YOUR GOAL: Below are the records; work out how many lines among them contain "none", and write nothing besides that number.

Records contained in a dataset
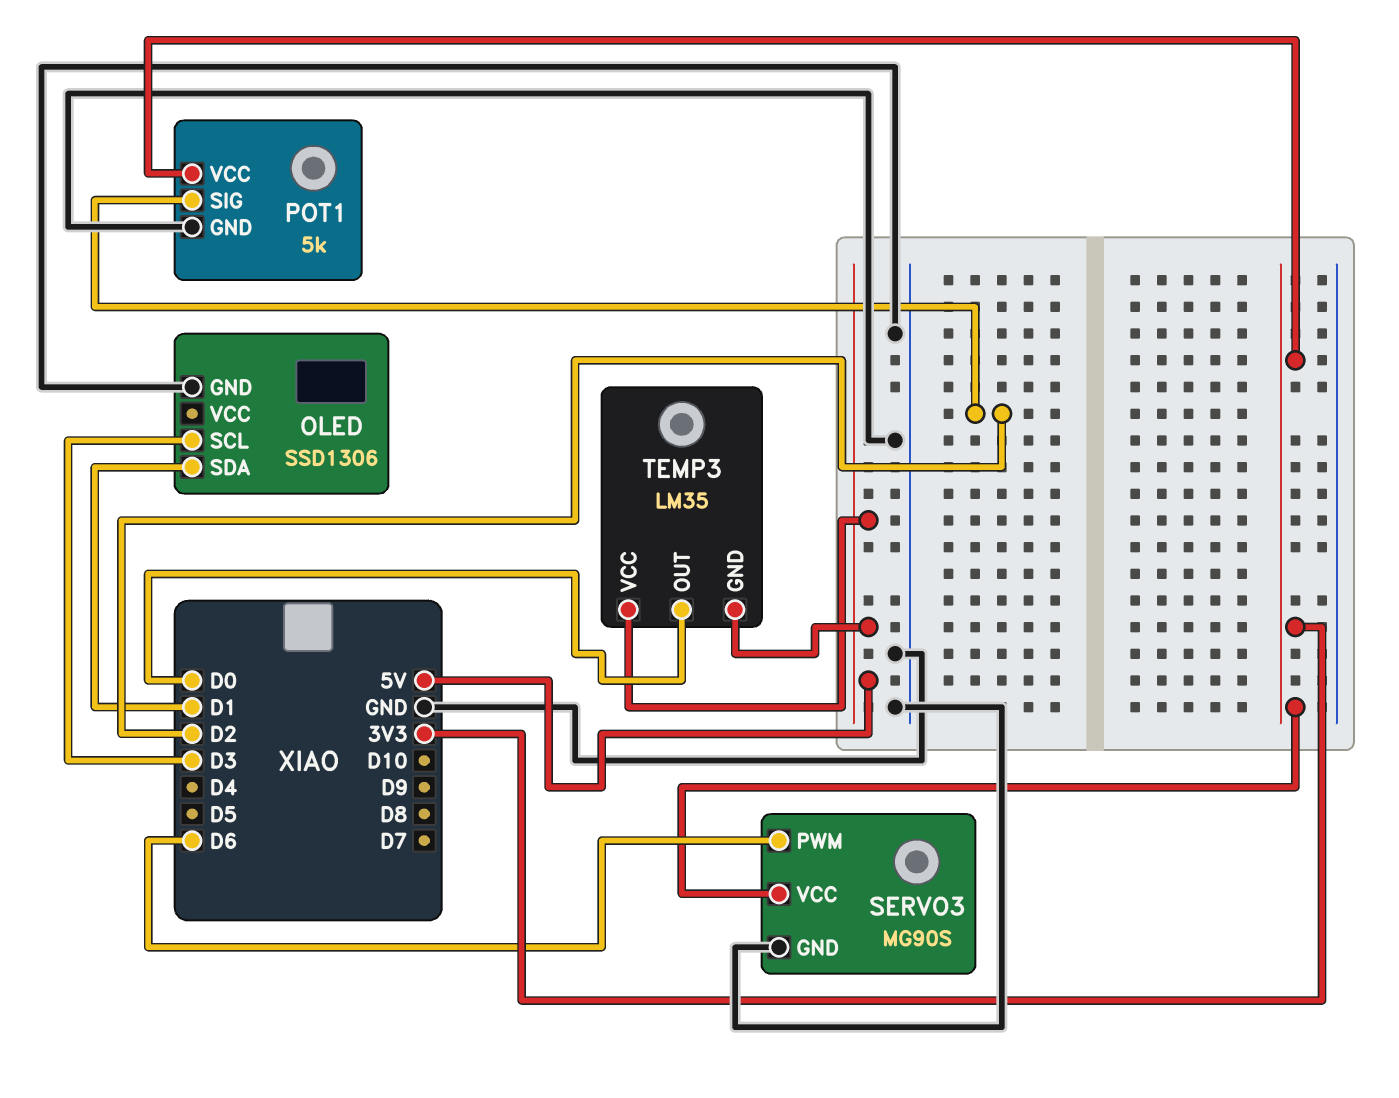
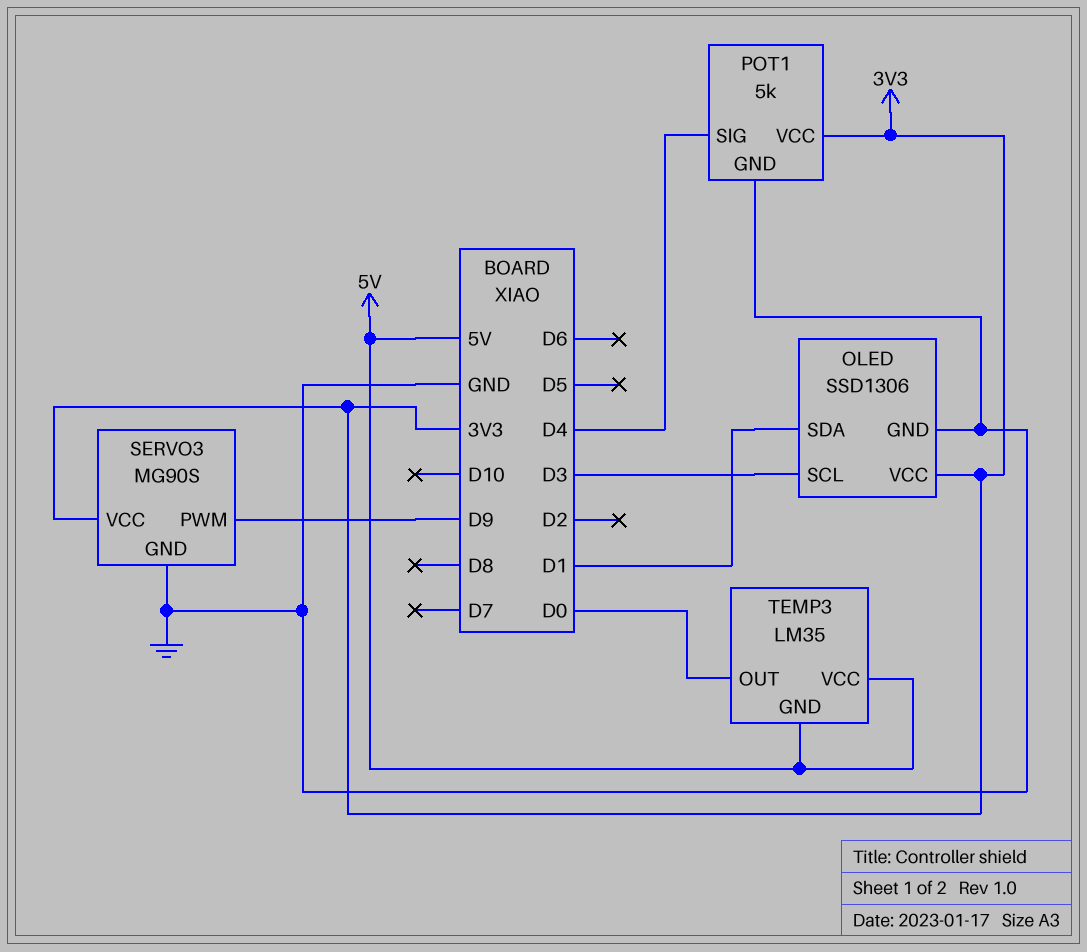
OLED pin VCC: none -> 3V3
POT1 pin SIG: D2 -> D4
SERVO3 pin PWM: D6 -> D9

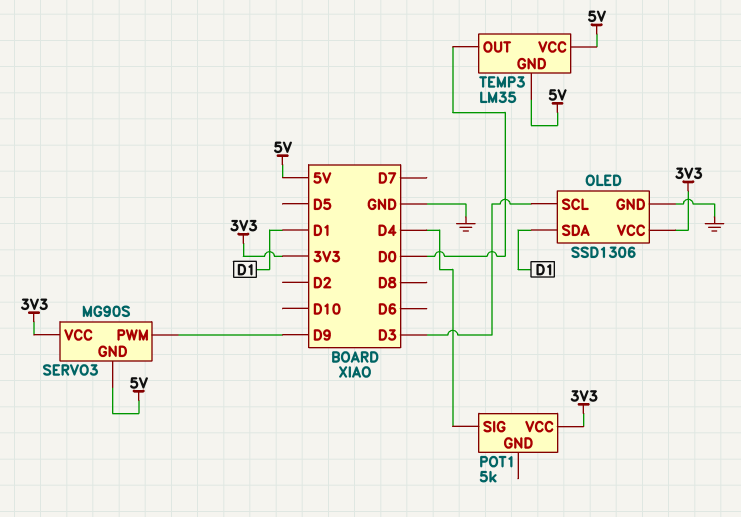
POT1 pin GND: GND -> none
SERVO3 pin GND: GND -> 5V

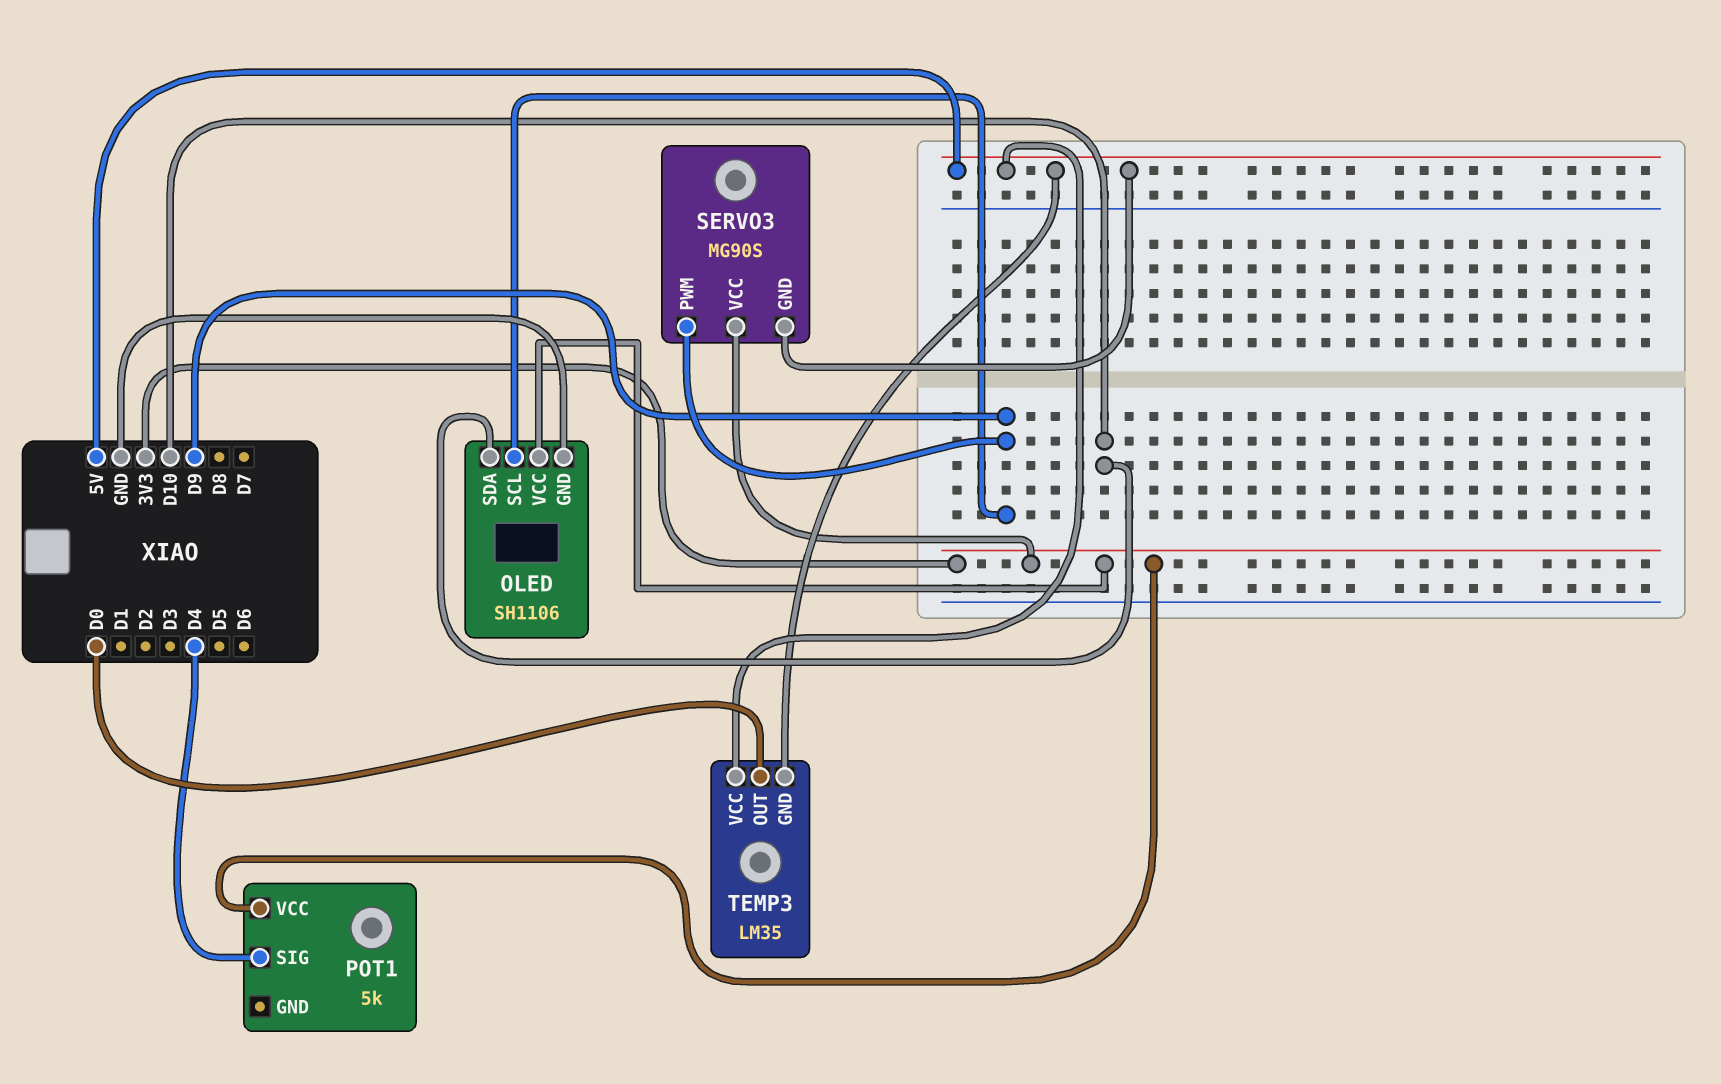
OLED: SSD1306 -> SH1106
OLED pin SCL: D3 -> D9
OLED pin SDA: D1 -> D10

RESULT FOR THIS TASK: 2